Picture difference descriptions
#####

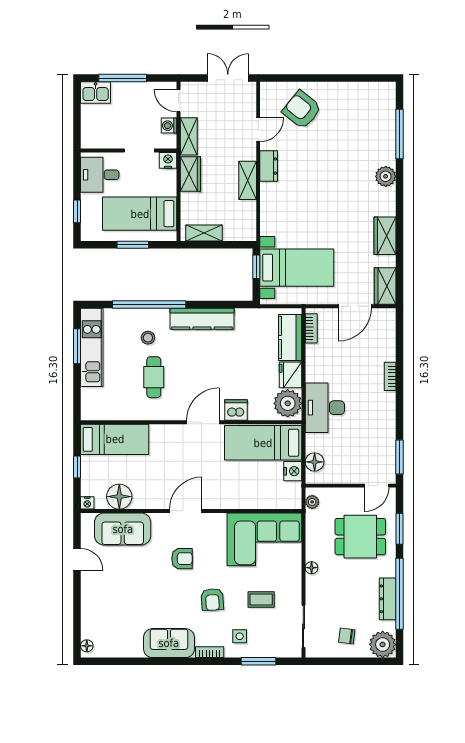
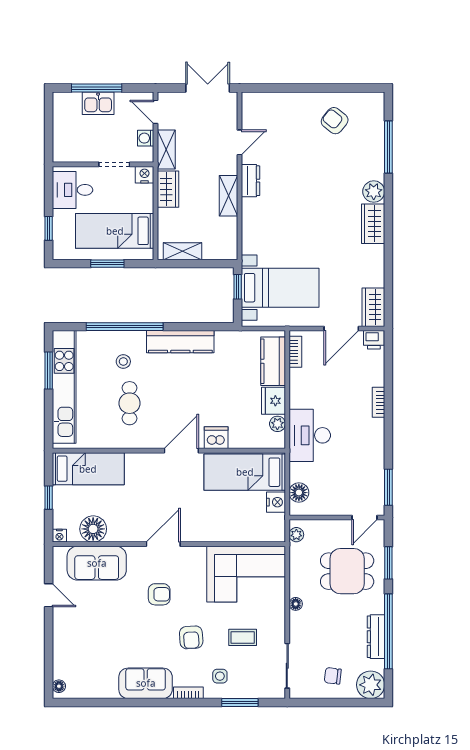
kitchen sink: (96, 93) -> (98, 103), moved
armchair: (302, 110) -> (335, 121), moved, width x0.72, depth x0.72
wardrobe: (385, 236) -> (373, 224), moved
printer: (386, 317) -> (374, 340), added
kitchen unit: (92, 347) -> (64, 387), width x1.36
plant: (288, 403) -> (277, 424), width x0.53, depth x0.53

#####

__Required action__:
In your copy, restate the data above word for word but leave out any picture.

__Output for this task__:
kitchen sink: (96, 93) -> (98, 103), moved
armchair: (302, 110) -> (335, 121), moved, width x0.72, depth x0.72
wardrobe: (385, 236) -> (373, 224), moved
printer: (386, 317) -> (374, 340), added
kitchen unit: (92, 347) -> (64, 387), width x1.36
plant: (288, 403) -> (277, 424), width x0.53, depth x0.53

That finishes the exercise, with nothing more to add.